(Data taken from a collection)
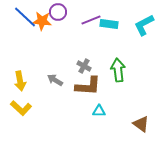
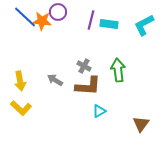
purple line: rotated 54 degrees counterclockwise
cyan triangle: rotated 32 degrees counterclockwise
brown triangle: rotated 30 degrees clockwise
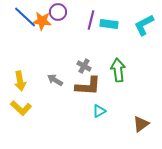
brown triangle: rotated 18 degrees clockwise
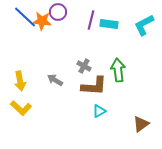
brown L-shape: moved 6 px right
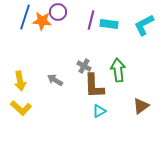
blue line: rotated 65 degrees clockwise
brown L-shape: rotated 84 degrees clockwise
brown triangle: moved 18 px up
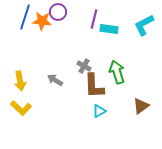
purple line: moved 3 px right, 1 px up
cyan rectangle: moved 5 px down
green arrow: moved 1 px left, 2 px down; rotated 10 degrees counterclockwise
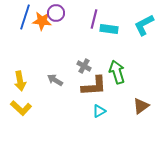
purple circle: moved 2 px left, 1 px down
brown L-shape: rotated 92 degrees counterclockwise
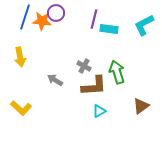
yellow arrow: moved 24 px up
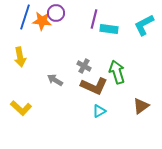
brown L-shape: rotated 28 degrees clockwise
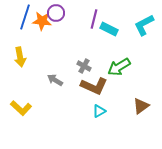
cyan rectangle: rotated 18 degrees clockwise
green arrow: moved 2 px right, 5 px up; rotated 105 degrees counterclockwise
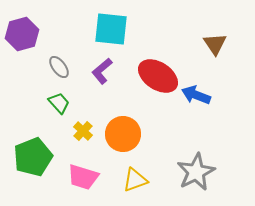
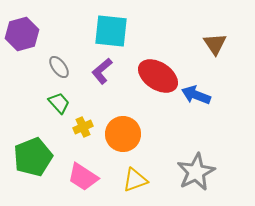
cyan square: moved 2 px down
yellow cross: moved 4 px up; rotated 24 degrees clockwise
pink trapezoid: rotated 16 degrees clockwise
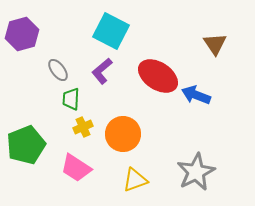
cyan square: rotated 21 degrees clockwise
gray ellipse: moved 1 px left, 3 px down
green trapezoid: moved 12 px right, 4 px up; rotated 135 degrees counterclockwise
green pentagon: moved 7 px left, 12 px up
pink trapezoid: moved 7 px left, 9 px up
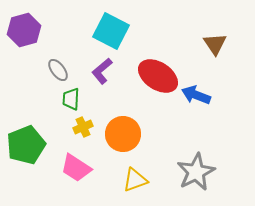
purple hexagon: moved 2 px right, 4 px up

#### [What this task involves]
Edit the lines above by replacing "brown triangle" with "orange triangle" wherever it occurs, keeping everything else the same. Omit the picture markers from your answer.

#### [Response for this exercise]
purple line: rotated 54 degrees counterclockwise
cyan triangle: rotated 32 degrees counterclockwise
orange triangle: rotated 30 degrees clockwise
orange triangle: rotated 18 degrees clockwise
brown L-shape: moved 6 px right
blue line: rotated 65 degrees clockwise
brown L-shape: rotated 84 degrees clockwise
orange triangle: moved 18 px up
purple line: moved 3 px right, 1 px up
cyan rectangle: moved 5 px down
green arrow: moved 1 px left, 2 px down; rotated 10 degrees counterclockwise
purple circle: moved 2 px left, 1 px down
brown L-shape: rotated 92 degrees counterclockwise
yellow arrow: moved 24 px up
brown L-shape: rotated 28 degrees clockwise
cyan rectangle: rotated 18 degrees clockwise
green arrow: moved 2 px right, 5 px up; rotated 105 degrees counterclockwise
cyan square: moved 2 px down
yellow cross: moved 4 px up; rotated 24 degrees clockwise
pink trapezoid: rotated 16 degrees clockwise
cyan square: rotated 21 degrees clockwise
gray ellipse: moved 1 px left, 3 px down
green trapezoid: moved 12 px right, 4 px up; rotated 135 degrees counterclockwise
green pentagon: moved 7 px left, 12 px up
pink trapezoid: moved 7 px left, 9 px up
purple hexagon: moved 2 px right, 4 px up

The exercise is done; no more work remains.